= Exercise aim =
The answer must consist of every line in the data that contains "white".

= Source material =
Content starts

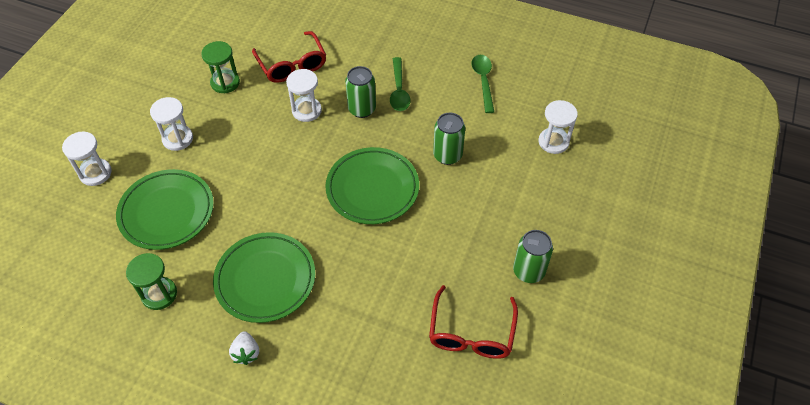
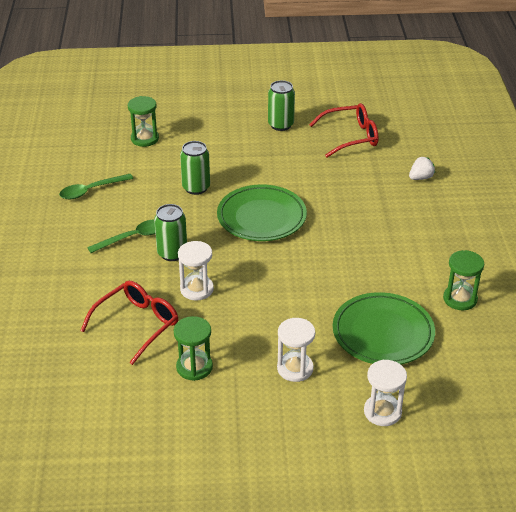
camera: 115 degrees left, 15 degrees down
(246, 353) = (460, 231): white strawberry -> white strawberry (420, 178)
(265, 280) = (394, 244): green plate -> none
(553, 142) = (144, 139): white hourglass -> green hourglass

Content ends

= Solved problem =
(246, 353) = (460, 231): white strawberry -> white strawberry (420, 178)
(553, 142) = (144, 139): white hourglass -> green hourglass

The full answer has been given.